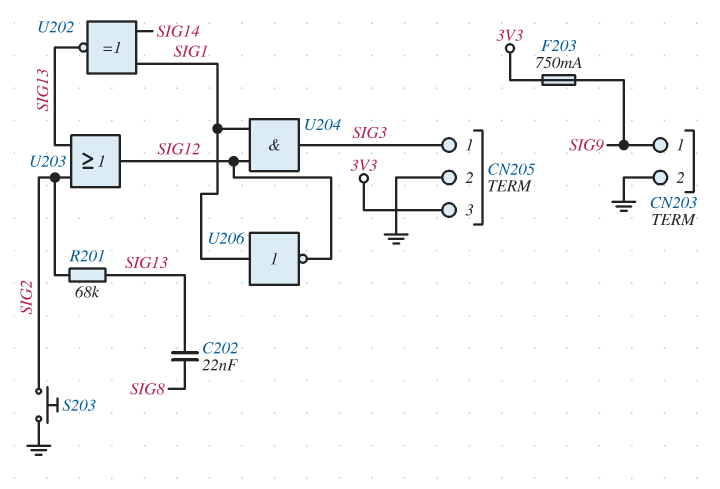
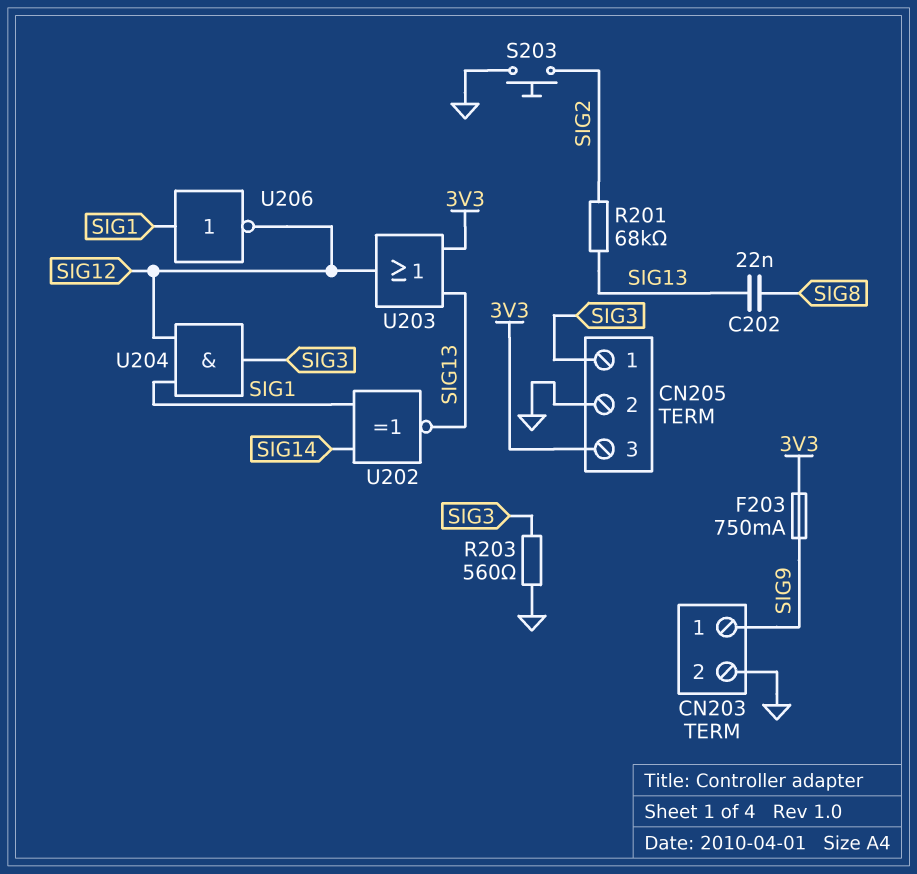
R203: none -> 560 (GND, SIG3)
U203: OR (in SIG2, in SIG13, out SIG12) -> OR (in 3V3, in SIG13, out SIG12)

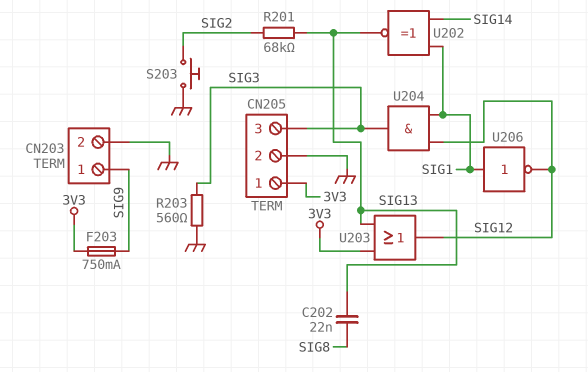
CN205 pin 1: SIG3 -> 3V3
CN205 pin 3: 3V3 -> SIG3

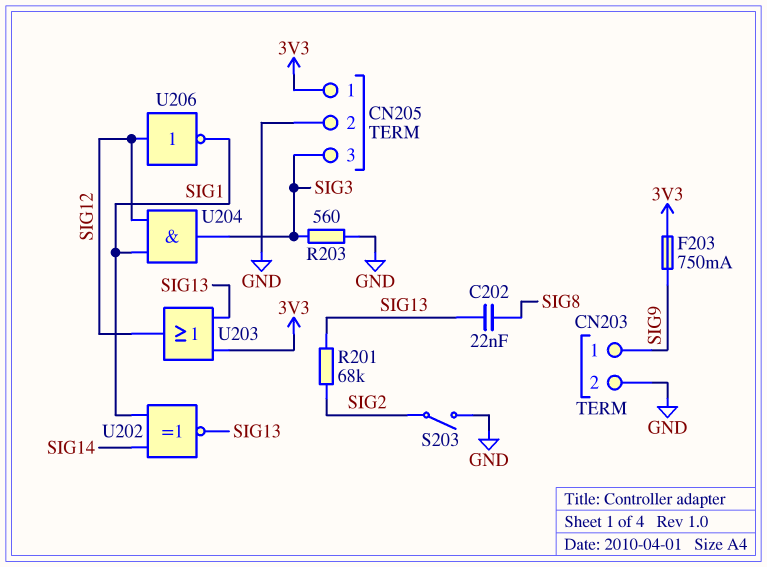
S203: button (GND, SIG2) -> switch (GND, SIG2)
U206: NOT (in SIG1, out SIG12) -> NOT (in SIG12, out SIG1)

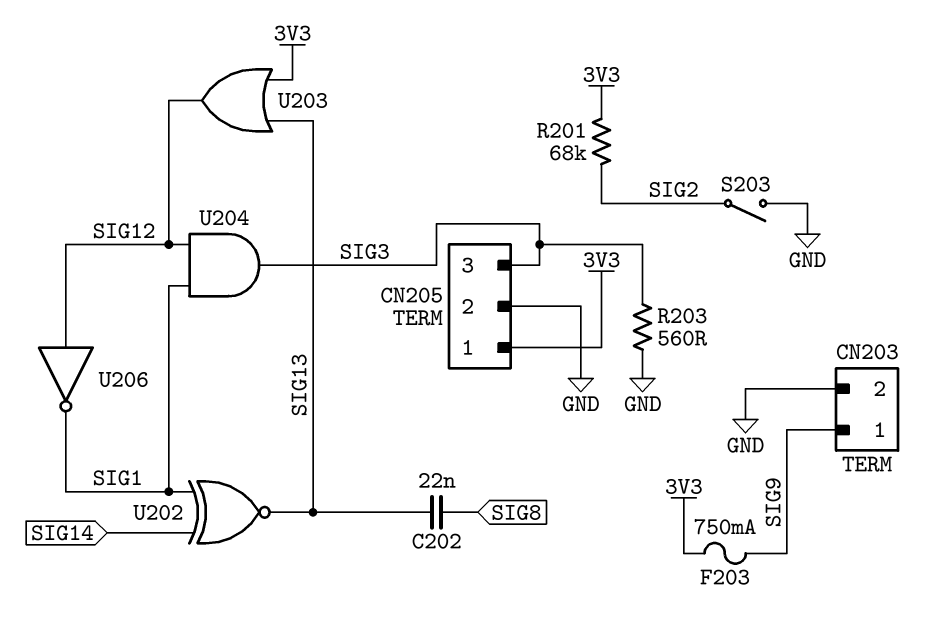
R201: 68k (SIG2, SIG13) -> 68k (3V3, SIG2)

§ **TASK DIRECTIONS**: Print the material in full and exactly, minus the pictures.

§ **YOUR SOLUTION**:
R203: none -> 560 (GND, SIG3)
U203: OR (in SIG2, in SIG13, out SIG12) -> OR (in 3V3, in SIG13, out SIG12)

CN205 pin 1: SIG3 -> 3V3
CN205 pin 3: 3V3 -> SIG3

S203: button (GND, SIG2) -> switch (GND, SIG2)
U206: NOT (in SIG1, out SIG12) -> NOT (in SIG12, out SIG1)

R201: 68k (SIG2, SIG13) -> 68k (3V3, SIG2)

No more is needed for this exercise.